Work request — Find how many lines of the listing include the string "none", and report only that figure.

Extracted material —
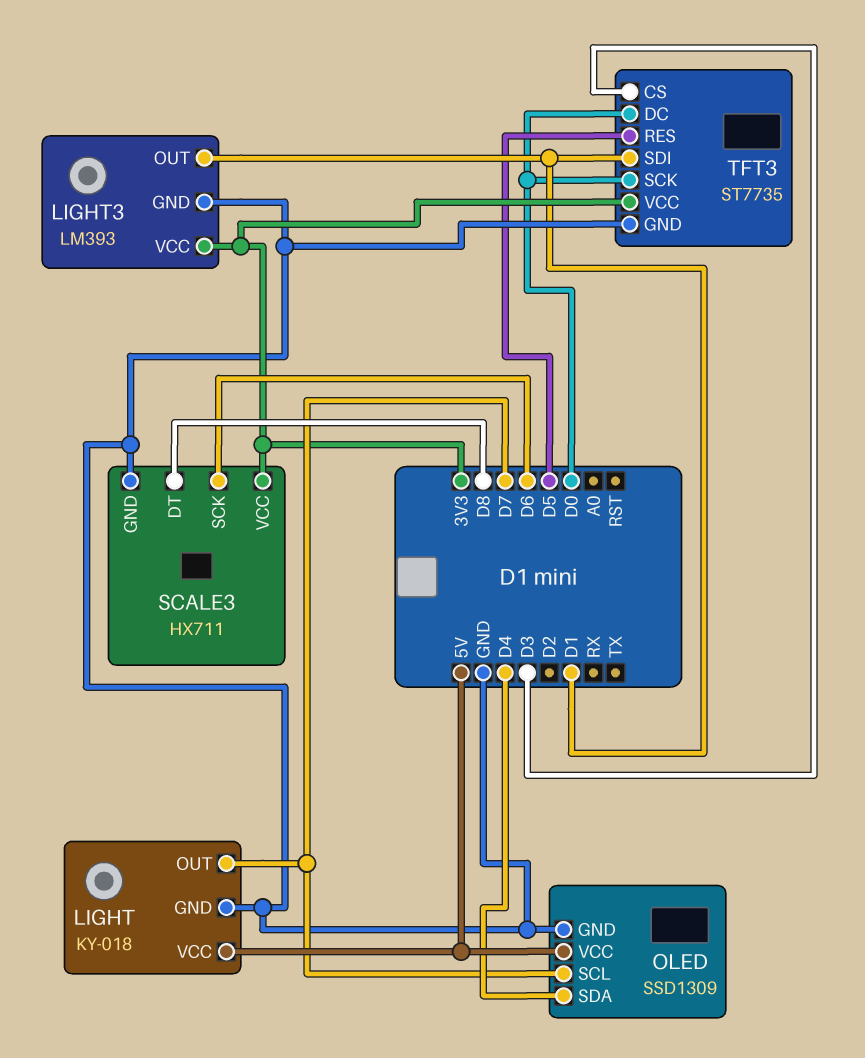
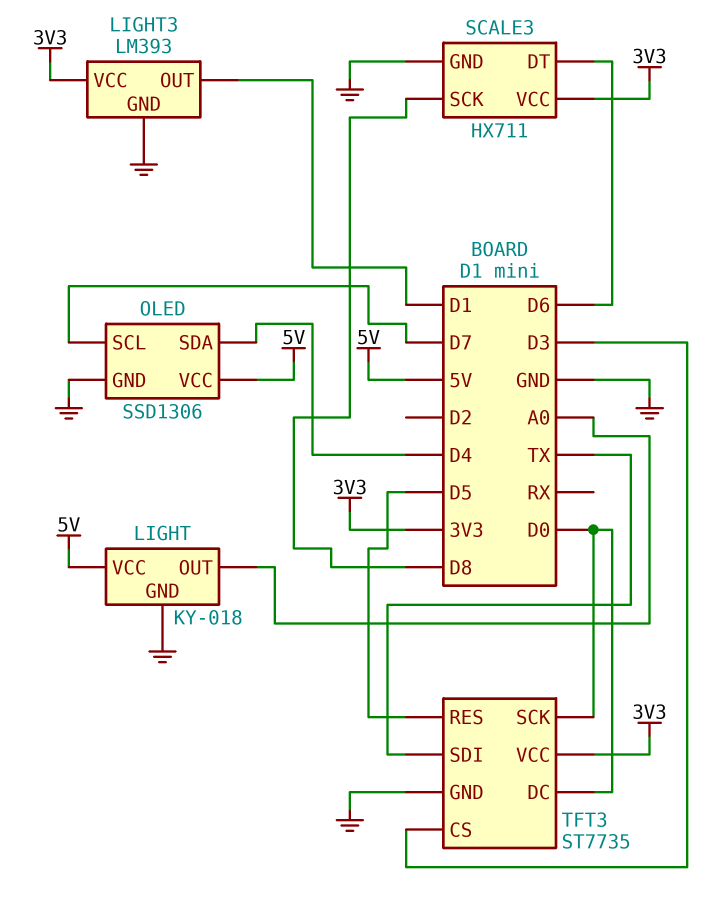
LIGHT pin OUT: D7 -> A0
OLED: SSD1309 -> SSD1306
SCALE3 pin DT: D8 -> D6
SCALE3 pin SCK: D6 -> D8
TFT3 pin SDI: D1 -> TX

* * *

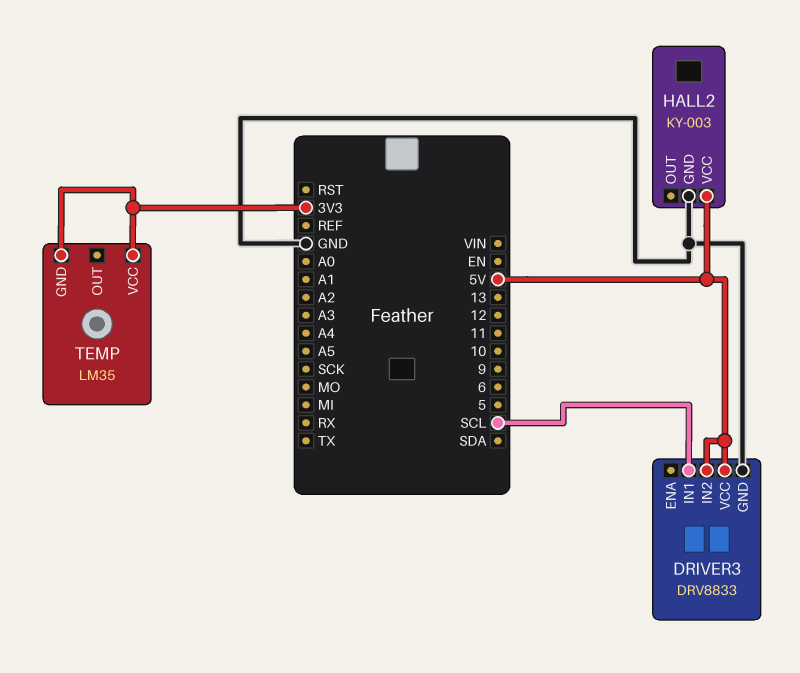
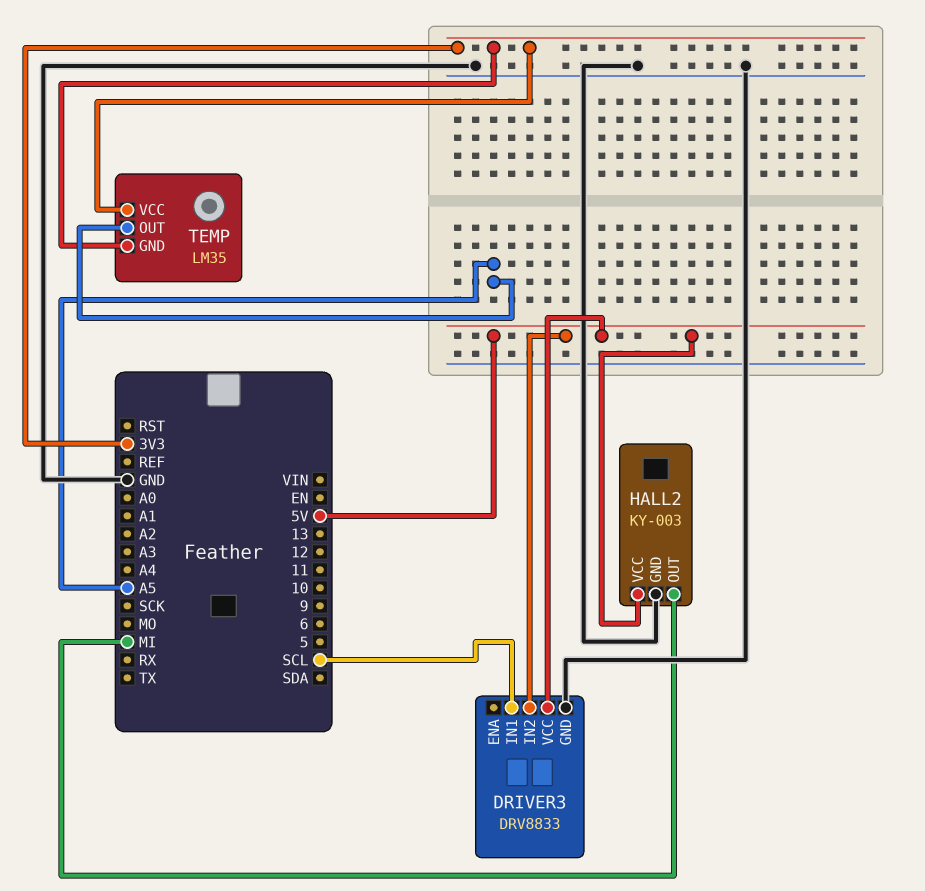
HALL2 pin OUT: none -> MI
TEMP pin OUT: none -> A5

Response below — 2